■ Task description: Where an image occurs, skip it and print the rest of the records verbatim.

■ Extracted material:
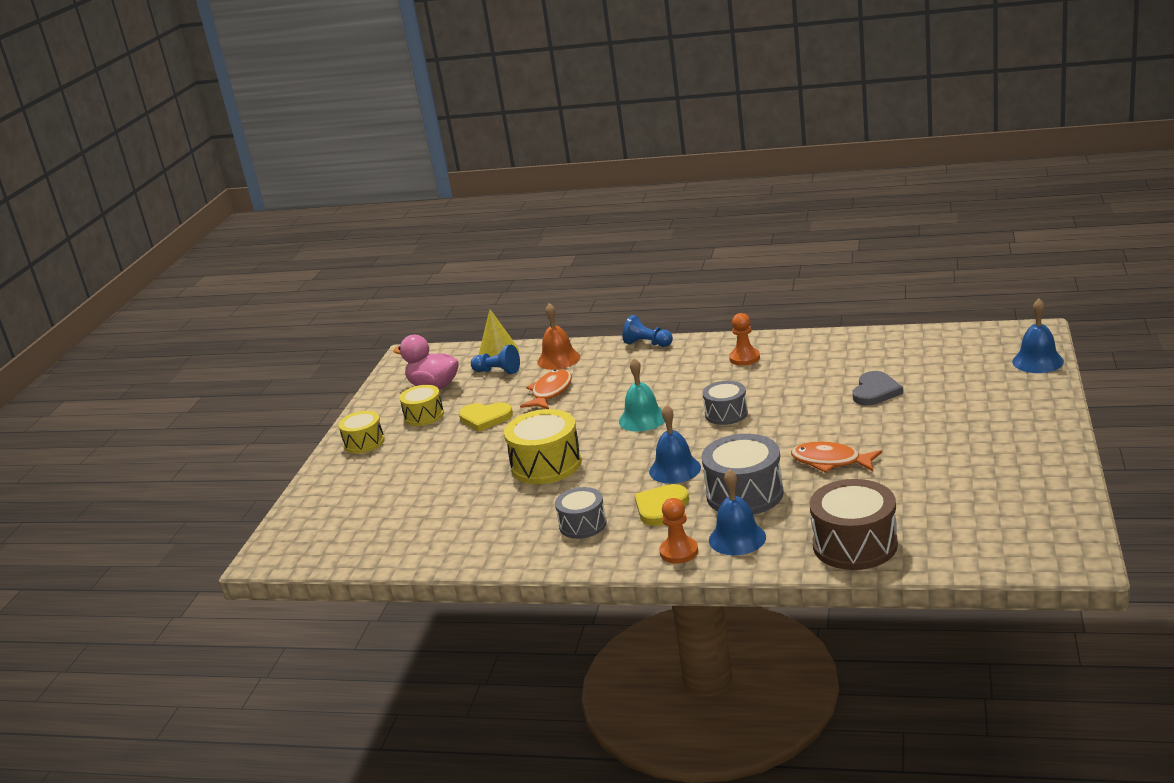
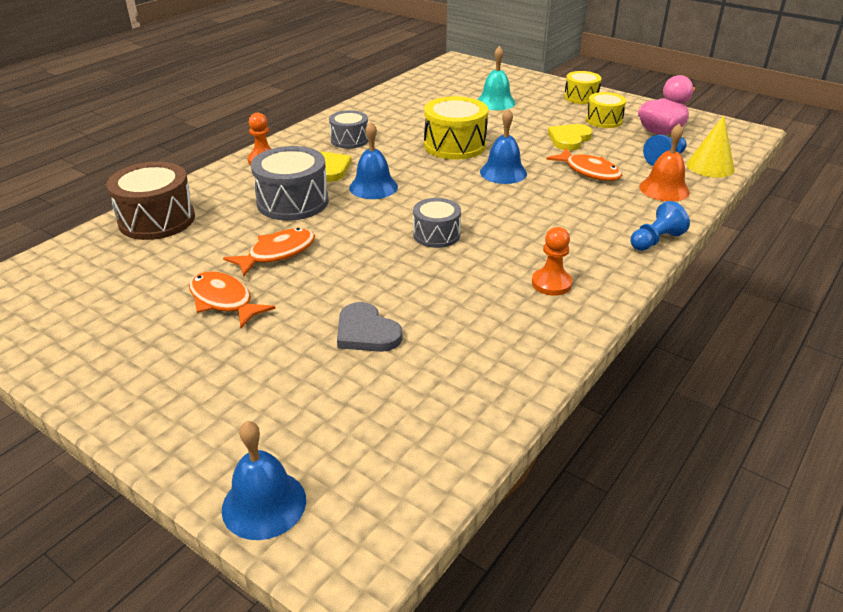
camera: 110 degrees right, 10 degrees up
(642, 419) = (480, 196): turquoise bell -> turquoise bell (495, 102)
(737, 538) = (243, 182): blue bell -> blue bell (503, 172)
(914, 452) = (224, 301): none -> orange fish

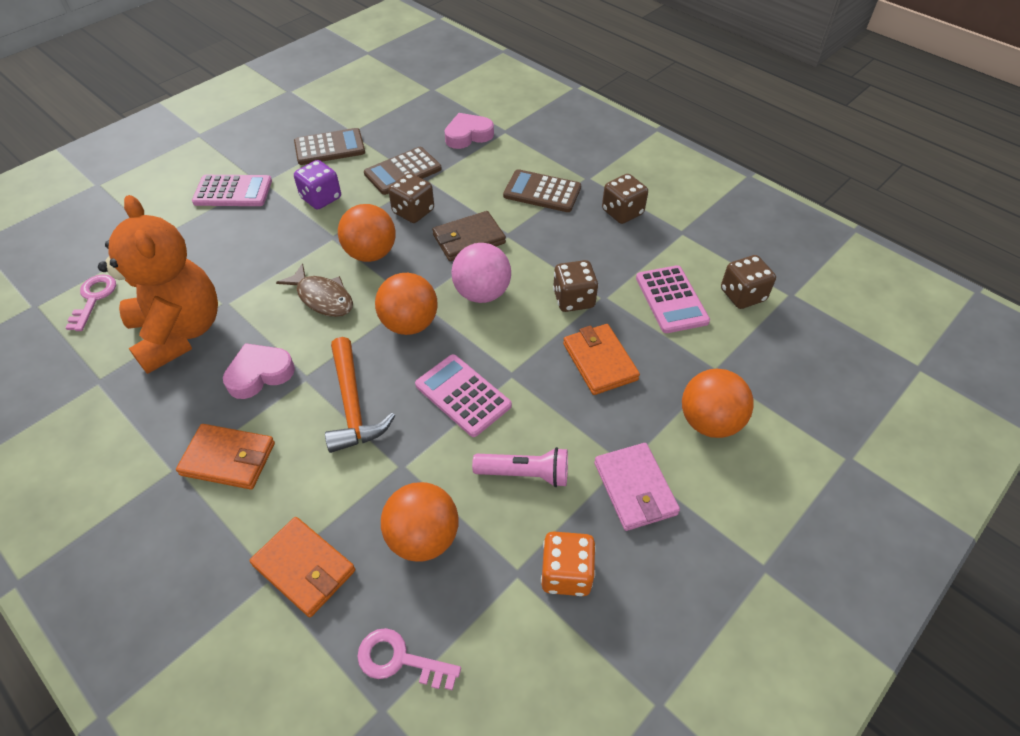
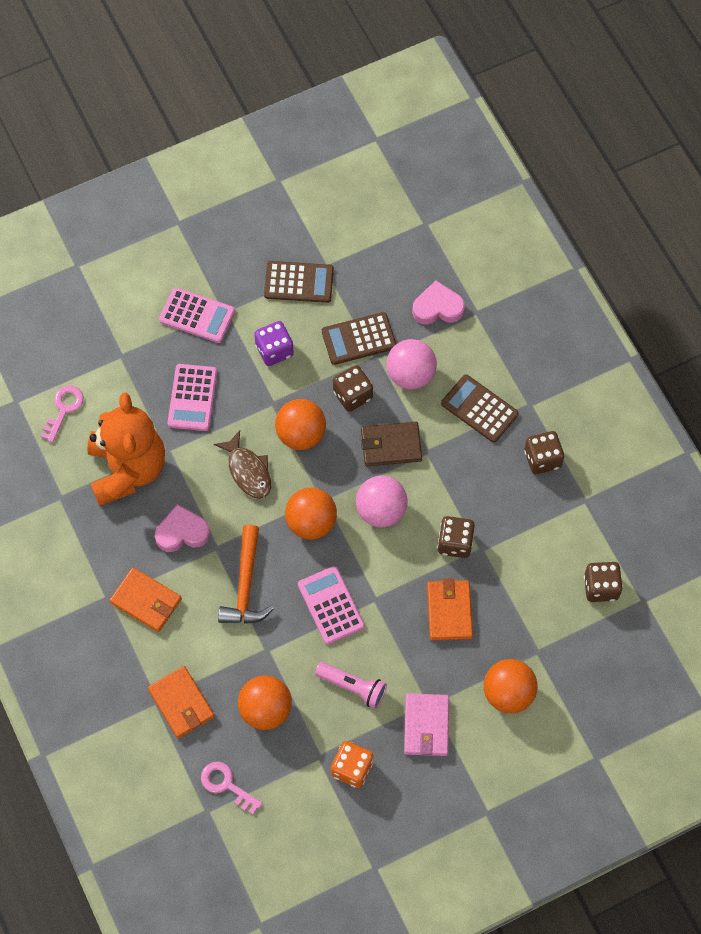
camera: 20 degrees right, 15 degrees up
(464, 184) = (410, 374): none -> pink ball
(671, 299) = (537, 571): pink calculator -> pink calculator (192, 398)

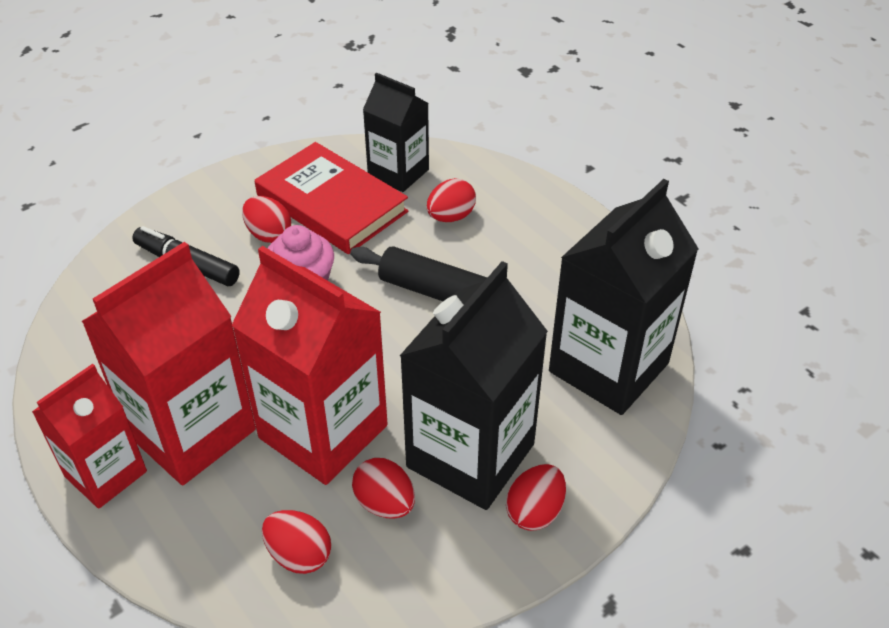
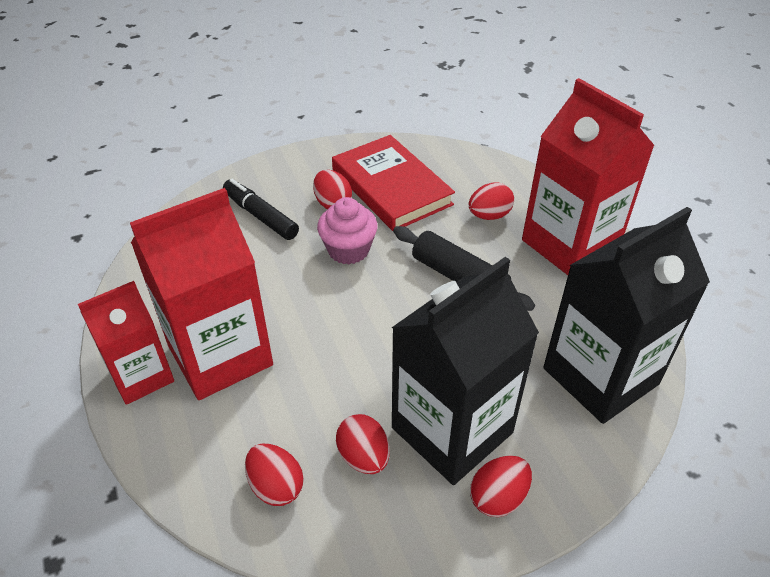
camera: 15 degrees right, 0 degrees up
(323, 431) = (329, 379): red carton -> red carton (570, 244)
(398, 173) = (454, 171): black carton -> none

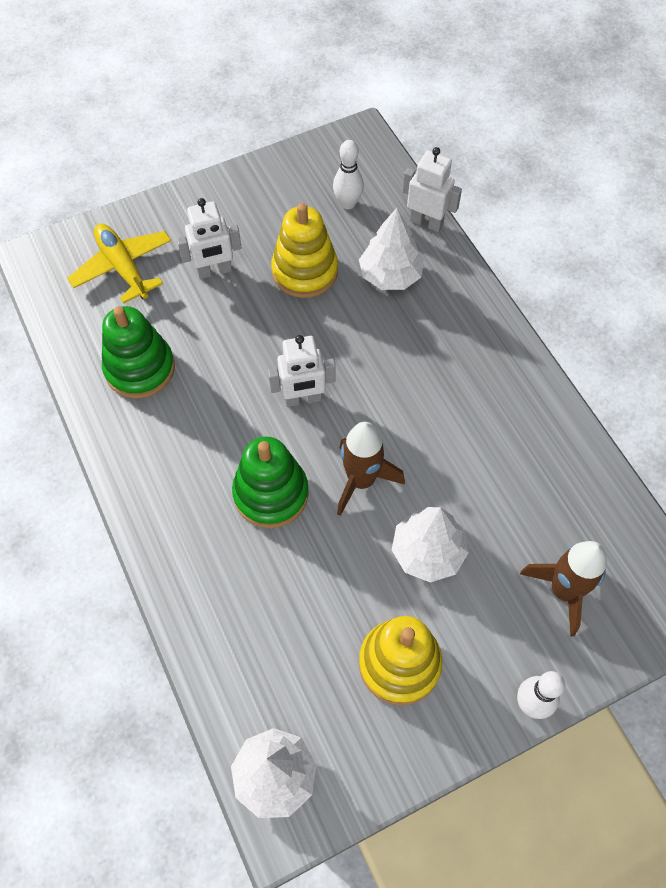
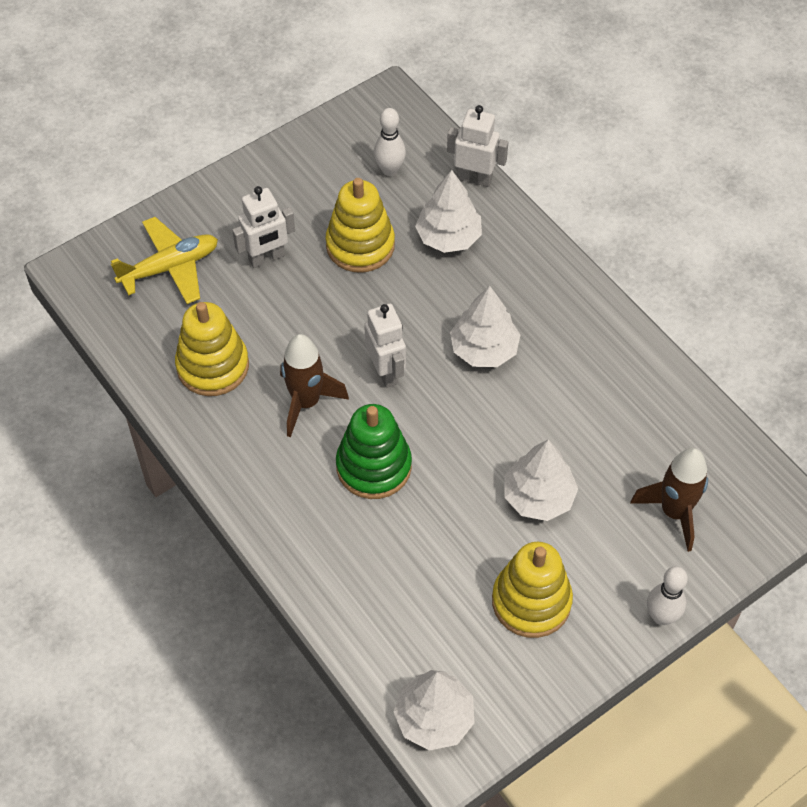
camera: 10 degrees left, 5 degrees down
(123, 267) = (170, 267): yellow plane -> yellow plane turned 105 degrees clockwise
(140, 368) = (213, 366): green stacking toy -> yellow stacking toy
(303, 399) = (386, 371): white robot -> white robot turned 90 degrees counterclockwise
(361, 481) = (460, 441): brown rocket -> brown rocket (306, 402)
(402, 391) = (484, 349): none -> white tree

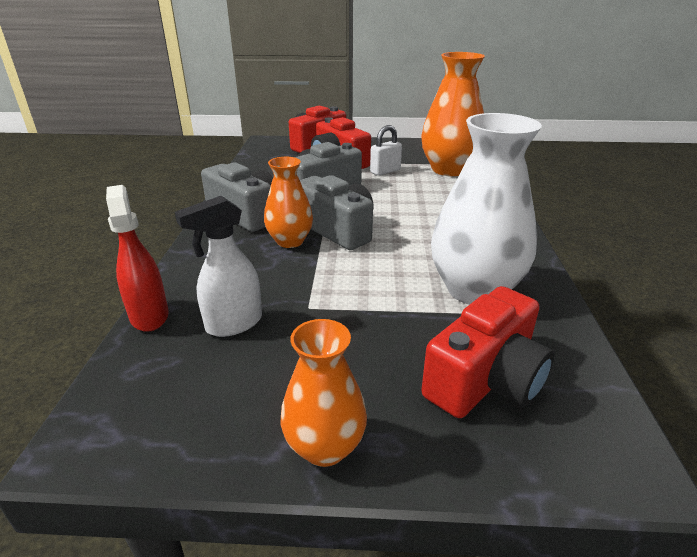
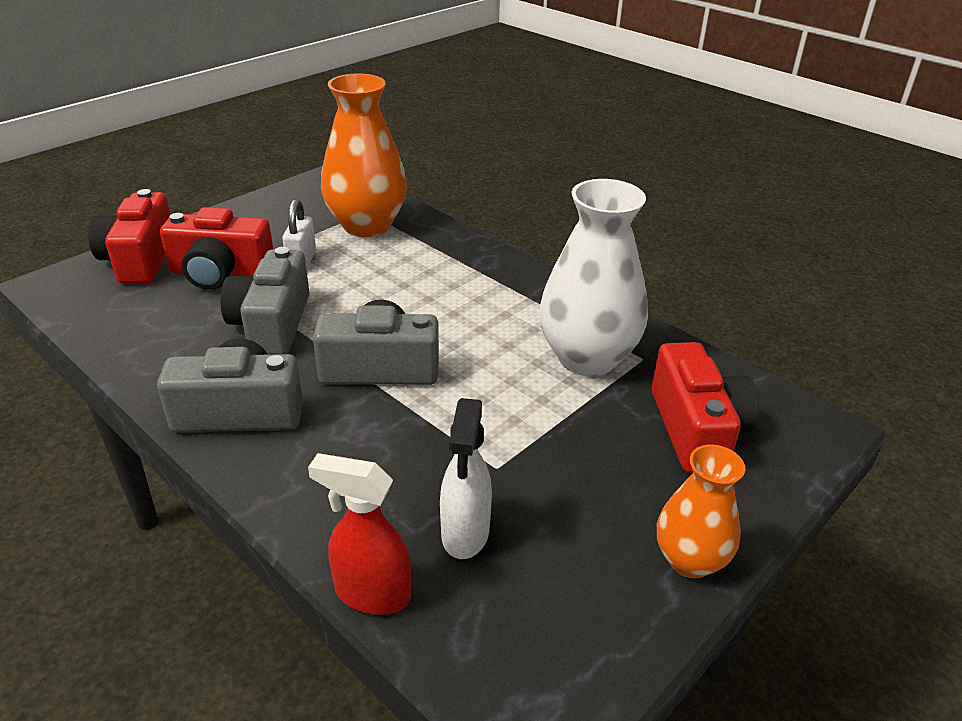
camera: 50 degrees left, 5 degrees up
(290, 241) = (356, 412): orange vase -> none

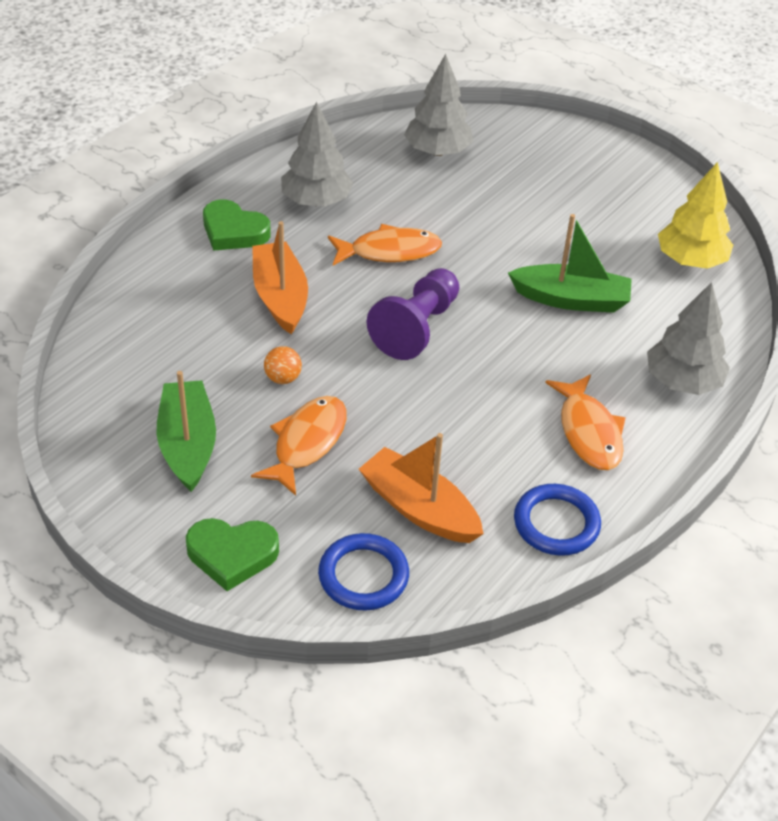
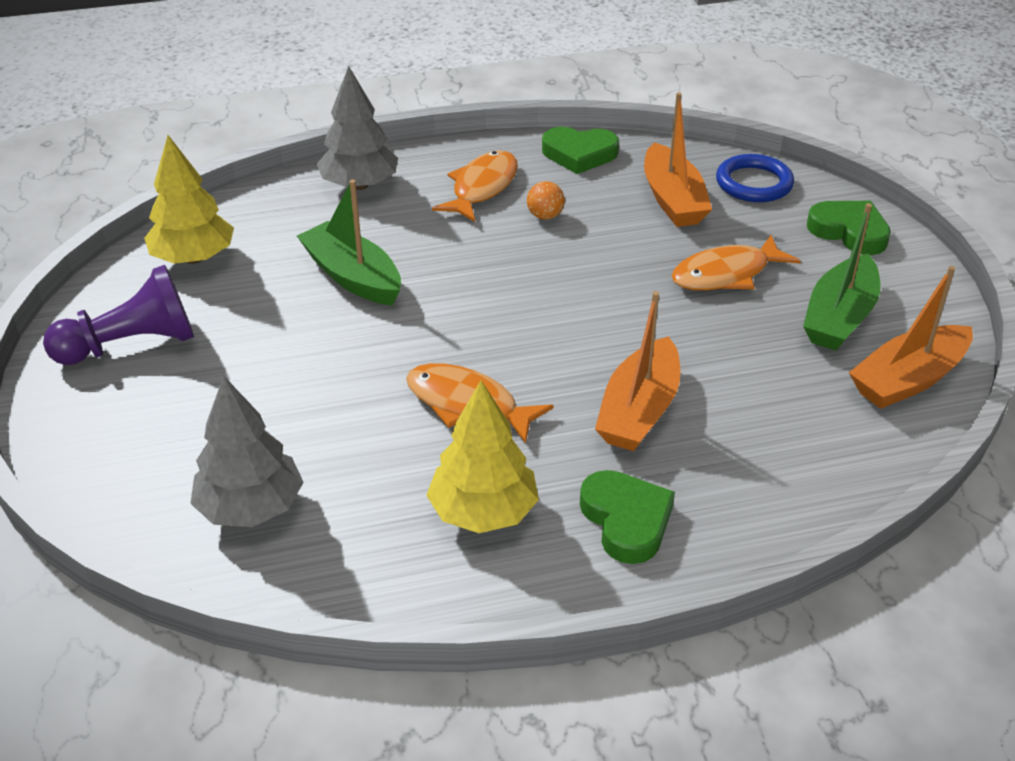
camera: 140 degrees left, 5 degrees down
(105, 410) = (908, 379): none -> orange boat
(283, 378) = (704, 332): orange ball -> orange ball (545, 216)
(316, 201) = (483, 512): grey tree -> yellow tree
(416, 328) = (529, 318): purple pawn -> purple pawn (131, 345)
(556, 523) = (579, 154): blue ring -> green heart

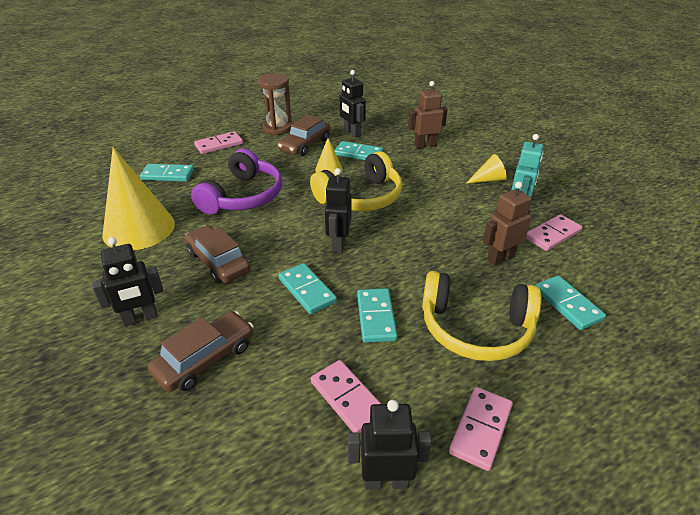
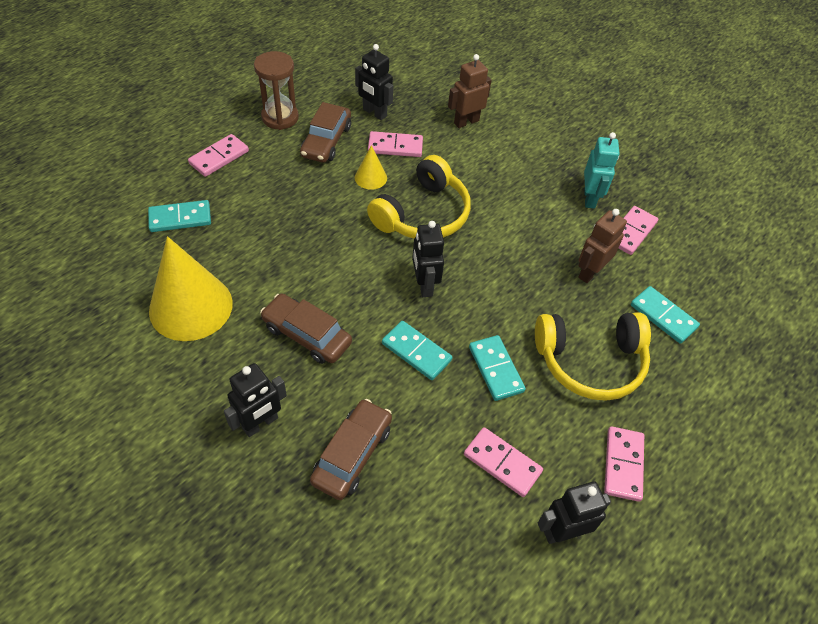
camera: 20 degrees left, 15 degrees up
(243, 196) = (289, 236): purple headphones -> none
(358, 154) = (395, 146): turquoise domino -> pink domino
(488, 179) = (549, 165): yellow cone -> none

■ Response to the task:
camera: 110 degrees right, 10 degrees up
(642, 419) = (480, 196): turquoise bell -> turquoise bell (495, 102)
(737, 538) = (243, 182): blue bell -> blue bell (503, 172)
(914, 452) = (224, 301): none -> orange fish

camera: 20 degrees right, 15 degrees up
(464, 184) = (410, 374): none -> pink ball
(671, 299) = (537, 571): pink calculator -> pink calculator (192, 398)

camera: 15 degrees right, 0 degrees up
(323, 431) = (329, 379): red carton -> red carton (570, 244)
(398, 173) = (454, 171): black carton -> none

camera: 10 degrees left, 5 degrees down
(123, 267) = (170, 267): yellow plane -> yellow plane turned 105 degrees clockwise
(140, 368) = (213, 366): green stacking toy -> yellow stacking toy
(303, 399) = (386, 371): white robot -> white robot turned 90 degrees counterclockwise
(361, 481) = (460, 441): brown rocket -> brown rocket (306, 402)
(402, 391) = (484, 349): none -> white tree

camera: 50 degrees left, 5 degrees up
(290, 241) = (356, 412): orange vase -> none

camera: 140 degrees left, 5 degrees down
(105, 410) = (908, 379): none -> orange boat
(283, 378) = (704, 332): orange ball -> orange ball (545, 216)
(316, 201) = (483, 512): grey tree -> yellow tree
(416, 328) = (529, 318): purple pawn -> purple pawn (131, 345)
(556, 523) = (579, 154): blue ring -> green heart

camera: 20 degrees left, 15 degrees up
(243, 196) = (289, 236): purple headphones -> none
(358, 154) = (395, 146): turquoise domino -> pink domino
(488, 179) = (549, 165): yellow cone -> none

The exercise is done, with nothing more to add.